What needs to be done: Nothing but the lines from the one with "pink brick C6:C7" through the end of the records below should be written out, and each must match word for word.

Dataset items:
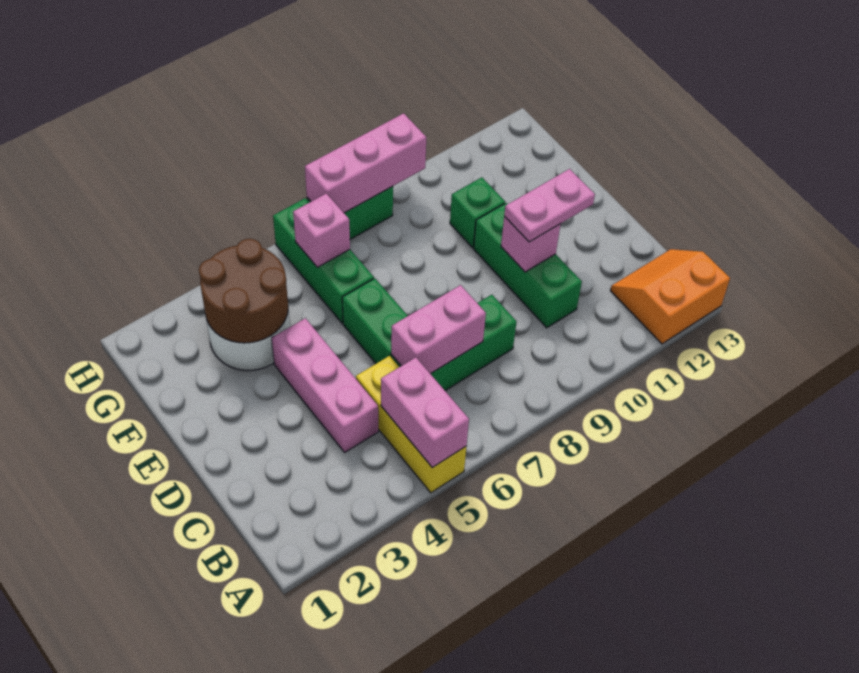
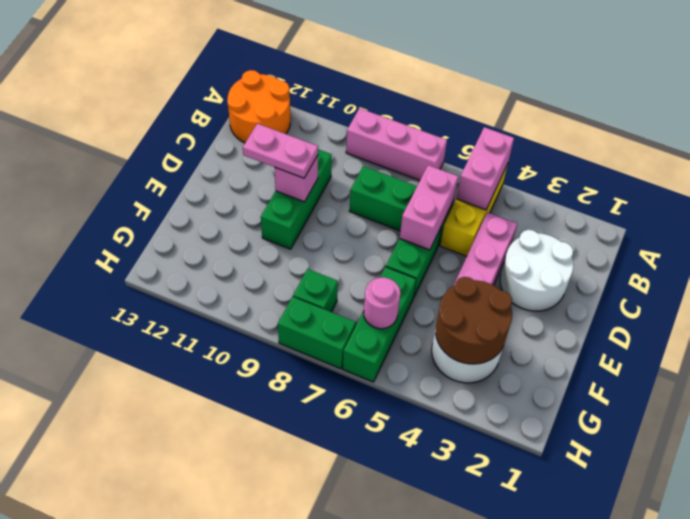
orange slope A12:B13 level 1 top A -> orange round brick A12:B13 level 1
none -> white round brick C2:D3 level 1
pink brick C6:C7 level 2 -> pink brick C6:D6 level 2
green brick F10 level 1 -> green brick G8 level 1
pink brick G6 level 2 -> pink round brick G6 level 2
pink brick H7:H9 level 2 -> pink brick A7:A9 level 1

Reply:
pink brick C6:C7 level 2 -> pink brick C6:D6 level 2
green brick F10 level 1 -> green brick G8 level 1
pink brick G6 level 2 -> pink round brick G6 level 2
pink brick H7:H9 level 2 -> pink brick A7:A9 level 1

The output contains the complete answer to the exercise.